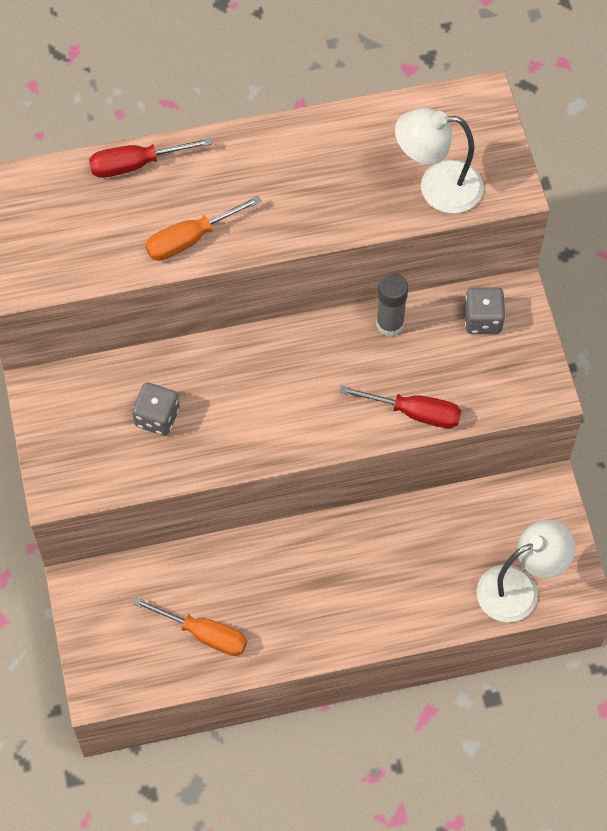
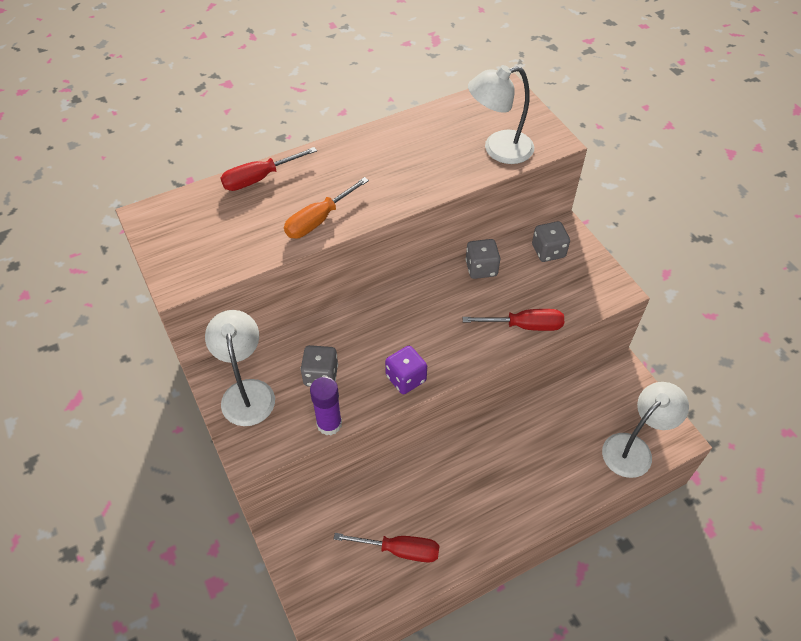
camera: 15 degrees left, 10 degrees down
(69, 417) = (247, 392): none -> white lamp
(151, 478) = (329, 424): none -> purple glue stick
(205, 634) = (400, 550): orange screwdriver -> red screwdriver
(252, 445) = (406, 378): none -> purple dice
(390, 324) = (481, 268): grey glue stick -> grey dice

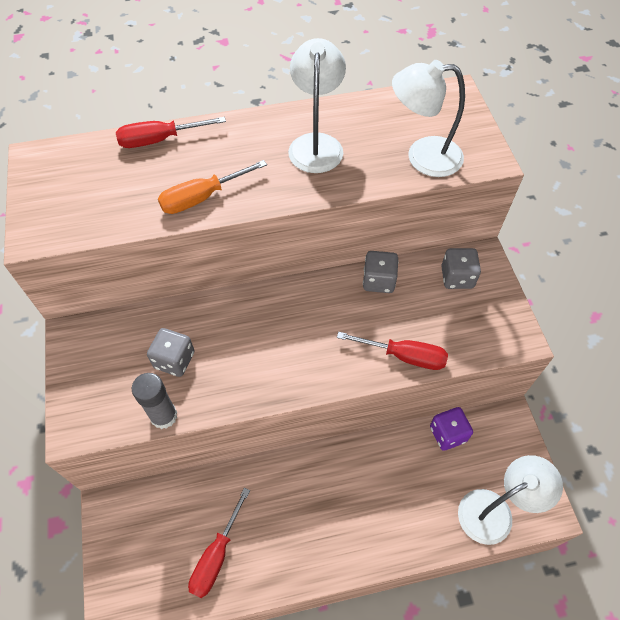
camera: 15 degrees right, 5 degrees up
(247, 392) = (96, 360): white lamp -> white lamp (316, 144)
(329, 424) = (164, 416): purple glue stick -> grey glue stick
(400, 550) = (216, 556): red screwdriver -> red screwdriver turned 90 degrees clockwise
(406, 378) = (259, 385): purple dice -> purple dice (447, 434)

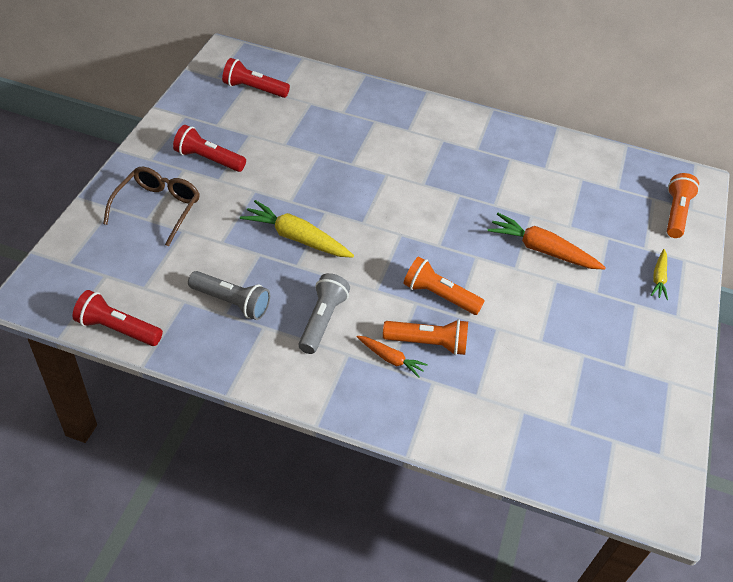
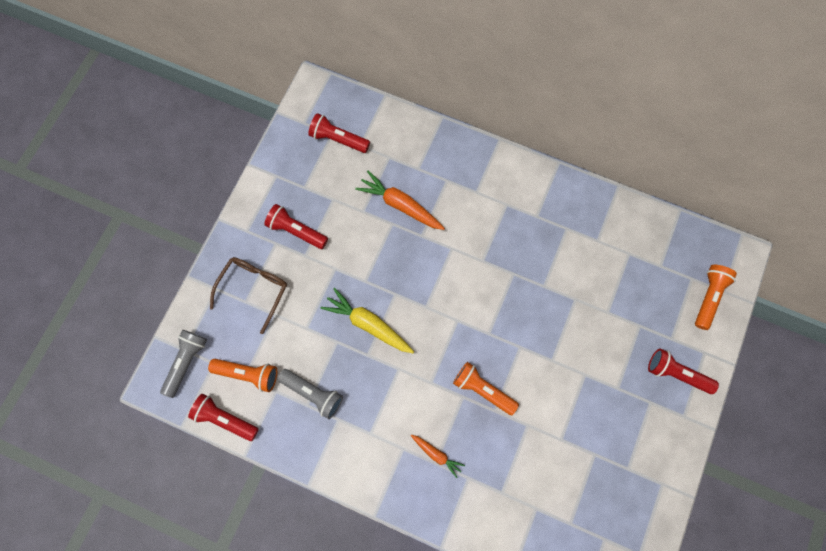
camera: 10 degrees right, 25 degrees up
(322, 320) = (384, 414): grey flashlight -> grey flashlight (186, 362)
(428, 343) = (468, 439): orange flashlight -> orange flashlight (248, 374)
(541, 250) = (578, 340): orange carrot -> orange carrot (400, 205)
(658, 278) = (676, 374): yellow carrot -> red flashlight

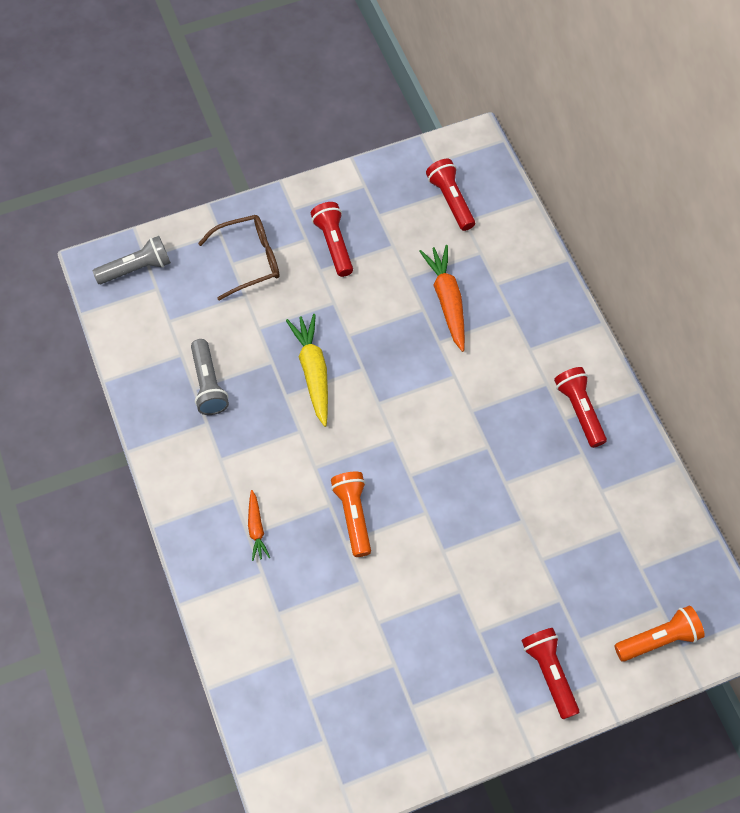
camera: 45 degrees right, 10 degrees down
(225, 419) = (119, 339): red flashlight -> red flashlight (579, 410)
(248, 374) = (174, 321): orange flashlight -> none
·····
Request ▸ Pictures in the listing above must be skipped; everything else should be copied exactly.

Answer space ▸
camera: 15 degrees left, 10 degrees down
(69, 417) = (247, 392): none -> white lamp
(151, 478) = (329, 424): none -> purple glue stick
(205, 634) = (400, 550): orange screwdriver -> red screwdriver
(252, 445) = (406, 378): none -> purple dice
(390, 324) = (481, 268): grey glue stick -> grey dice

camera: 15 degrees right, 5 degrees up
(247, 392) = (96, 360): white lamp -> white lamp (316, 144)
(329, 424) = (164, 416): purple glue stick -> grey glue stick
(400, 550) = (216, 556): red screwdriver -> red screwdriver turned 90 degrees clockwise
(406, 378) = (259, 385): purple dice -> purple dice (447, 434)

camera: 10 degrees right, 25 degrees up
(322, 320) = (384, 414): grey flashlight -> grey flashlight (186, 362)
(428, 343) = (468, 439): orange flashlight -> orange flashlight (248, 374)
(541, 250) = (578, 340): orange carrot -> orange carrot (400, 205)
(658, 278) = (676, 374): yellow carrot -> red flashlight

camera: 45 degrees right, 10 degrees down
(225, 419) = (119, 339): red flashlight -> red flashlight (579, 410)
(248, 374) = (174, 321): orange flashlight -> none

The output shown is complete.